> WHAT IS REQUIRED
After reading the data below, copy out every line that contains the word "plane".

BEGIN

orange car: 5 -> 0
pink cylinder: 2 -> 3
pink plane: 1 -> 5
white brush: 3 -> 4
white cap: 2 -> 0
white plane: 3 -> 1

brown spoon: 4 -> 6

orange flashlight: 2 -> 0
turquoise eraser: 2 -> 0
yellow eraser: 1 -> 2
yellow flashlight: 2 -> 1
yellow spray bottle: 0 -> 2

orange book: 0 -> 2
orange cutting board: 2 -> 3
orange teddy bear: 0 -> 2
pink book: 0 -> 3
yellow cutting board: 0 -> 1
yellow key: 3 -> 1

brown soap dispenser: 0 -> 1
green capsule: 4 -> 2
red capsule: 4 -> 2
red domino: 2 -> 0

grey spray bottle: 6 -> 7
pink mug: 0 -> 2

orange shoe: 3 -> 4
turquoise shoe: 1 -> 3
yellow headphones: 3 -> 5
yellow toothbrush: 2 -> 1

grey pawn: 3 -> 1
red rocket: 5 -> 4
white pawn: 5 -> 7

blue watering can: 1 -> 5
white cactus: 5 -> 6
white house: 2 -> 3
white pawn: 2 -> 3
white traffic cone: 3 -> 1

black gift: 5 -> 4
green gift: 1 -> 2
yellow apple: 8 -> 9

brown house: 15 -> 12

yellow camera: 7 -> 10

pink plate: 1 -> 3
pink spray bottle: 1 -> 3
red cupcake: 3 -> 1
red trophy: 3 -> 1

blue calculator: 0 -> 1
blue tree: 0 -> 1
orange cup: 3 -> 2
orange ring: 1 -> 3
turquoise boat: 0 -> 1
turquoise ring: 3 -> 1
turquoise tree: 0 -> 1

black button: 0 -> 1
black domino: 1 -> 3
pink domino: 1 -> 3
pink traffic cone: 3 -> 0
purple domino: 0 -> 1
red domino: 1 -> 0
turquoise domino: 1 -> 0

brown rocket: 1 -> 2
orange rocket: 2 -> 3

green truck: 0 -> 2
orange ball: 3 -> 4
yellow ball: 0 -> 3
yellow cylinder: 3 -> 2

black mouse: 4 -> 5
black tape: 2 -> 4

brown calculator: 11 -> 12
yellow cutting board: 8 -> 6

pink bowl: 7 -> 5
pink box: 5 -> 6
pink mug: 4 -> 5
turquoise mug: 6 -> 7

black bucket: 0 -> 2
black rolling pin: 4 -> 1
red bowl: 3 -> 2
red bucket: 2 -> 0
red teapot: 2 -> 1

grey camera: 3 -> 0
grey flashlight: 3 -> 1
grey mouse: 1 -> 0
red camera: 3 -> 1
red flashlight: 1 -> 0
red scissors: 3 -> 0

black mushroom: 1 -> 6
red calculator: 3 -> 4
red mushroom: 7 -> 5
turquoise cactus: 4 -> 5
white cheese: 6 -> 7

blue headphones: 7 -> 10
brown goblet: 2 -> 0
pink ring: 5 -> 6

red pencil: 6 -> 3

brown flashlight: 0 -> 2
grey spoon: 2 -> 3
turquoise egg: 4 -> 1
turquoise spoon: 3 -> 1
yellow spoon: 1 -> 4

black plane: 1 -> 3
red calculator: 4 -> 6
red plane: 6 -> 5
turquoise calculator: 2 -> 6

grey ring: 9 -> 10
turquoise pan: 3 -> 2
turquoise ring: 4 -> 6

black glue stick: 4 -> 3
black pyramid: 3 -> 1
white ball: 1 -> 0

END

> FINAL ANSWER
pink plane: 1 -> 5
white plane: 3 -> 1
black plane: 1 -> 3
red plane: 6 -> 5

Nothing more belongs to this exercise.